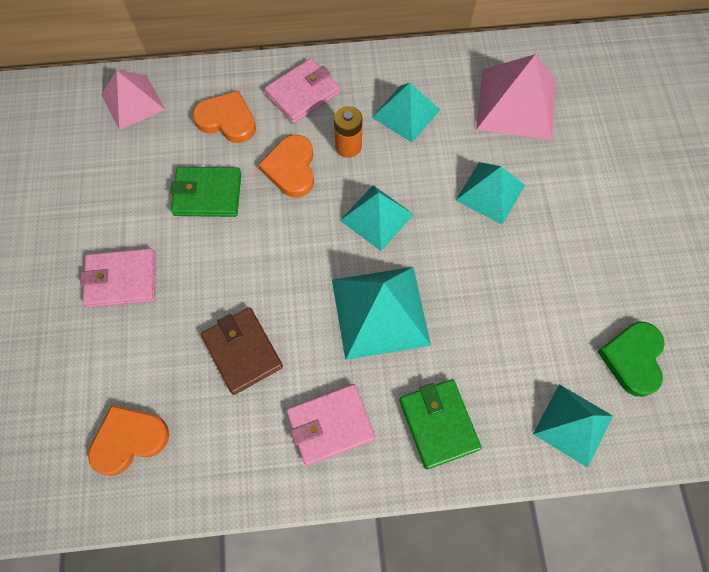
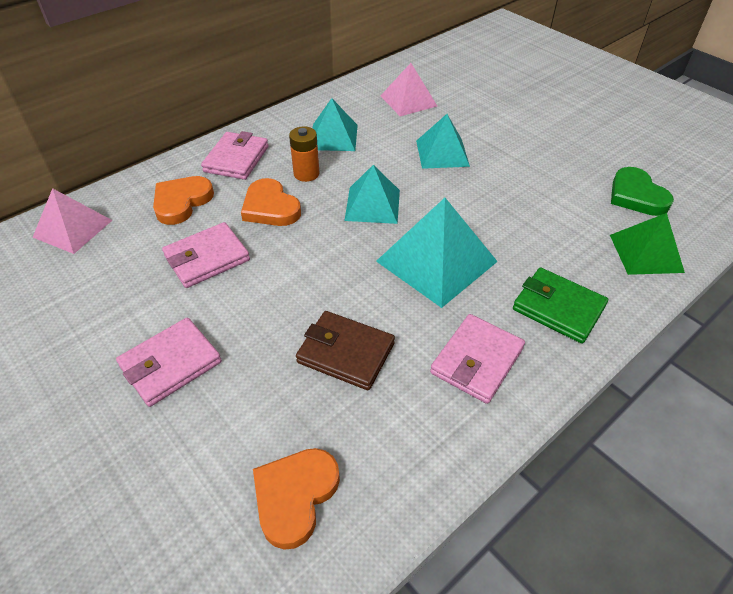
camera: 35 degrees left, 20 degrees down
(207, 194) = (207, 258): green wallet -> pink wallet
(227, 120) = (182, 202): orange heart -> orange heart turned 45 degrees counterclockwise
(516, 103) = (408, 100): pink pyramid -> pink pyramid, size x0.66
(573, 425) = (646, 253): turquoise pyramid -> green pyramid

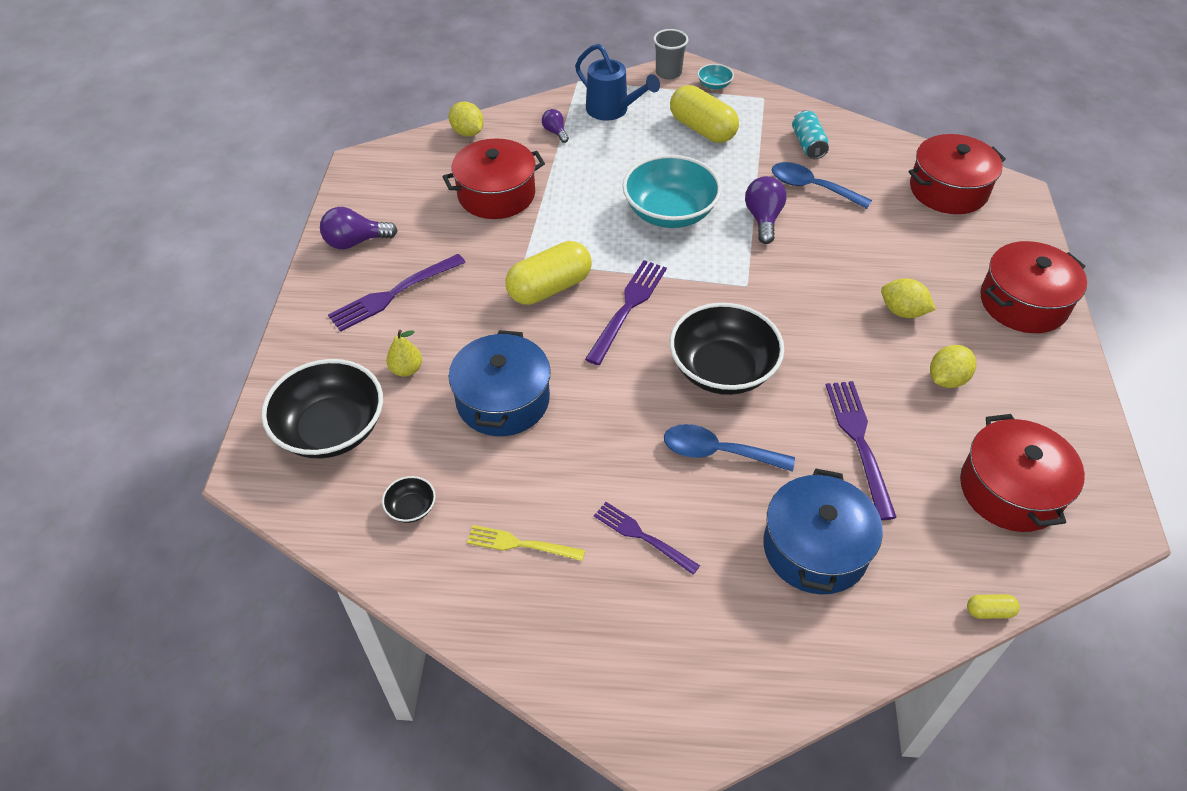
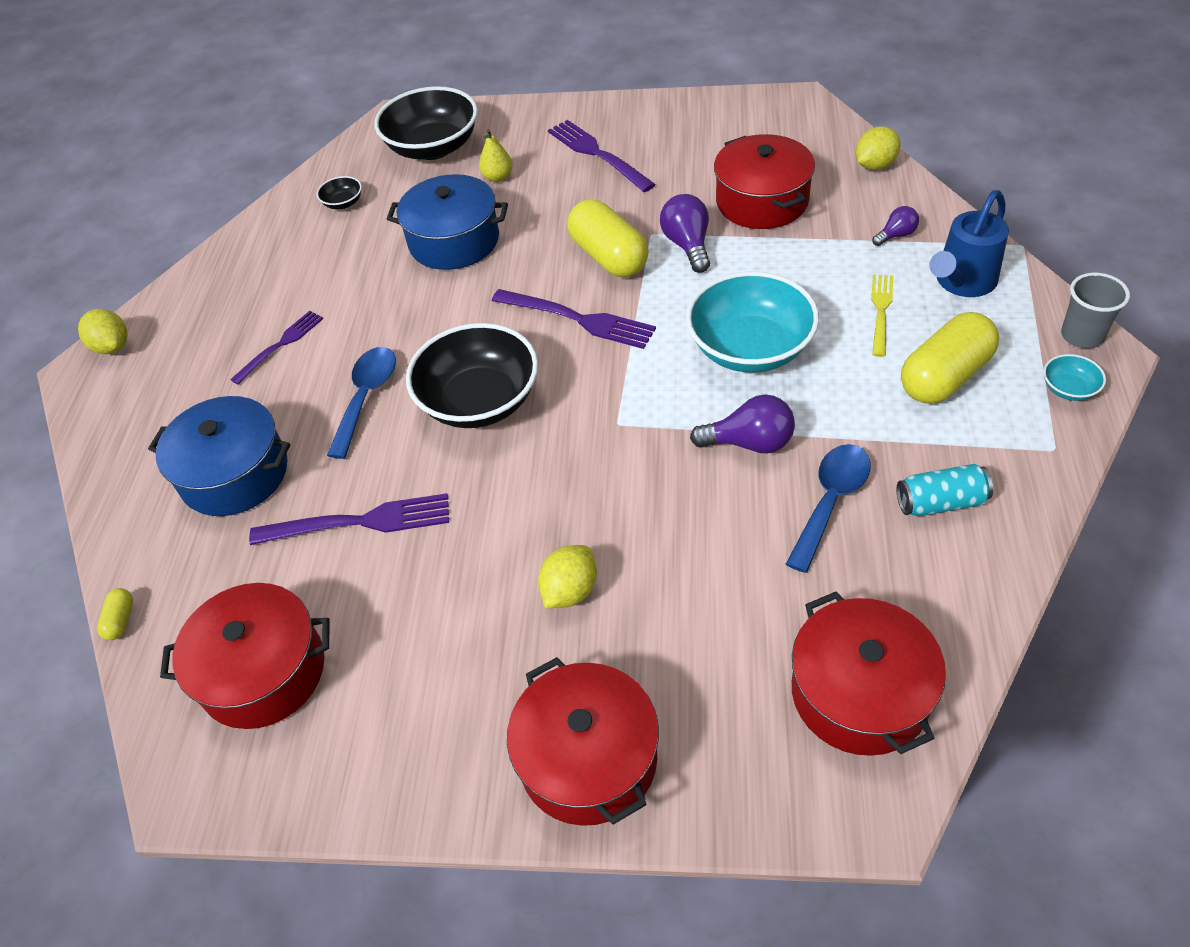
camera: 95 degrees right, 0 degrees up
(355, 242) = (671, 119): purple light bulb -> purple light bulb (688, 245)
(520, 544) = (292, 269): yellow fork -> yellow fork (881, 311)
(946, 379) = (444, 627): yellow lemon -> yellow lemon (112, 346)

****************

■ **TASK DIRECTIONS**: Starting at the line that contains "(355, 242) = (671, 119): purple", copy every line down to the last line of the records above, exactly as written.

■ **EXERCISE RESULT**:
(355, 242) = (671, 119): purple light bulb -> purple light bulb (688, 245)
(520, 544) = (292, 269): yellow fork -> yellow fork (881, 311)
(946, 379) = (444, 627): yellow lemon -> yellow lemon (112, 346)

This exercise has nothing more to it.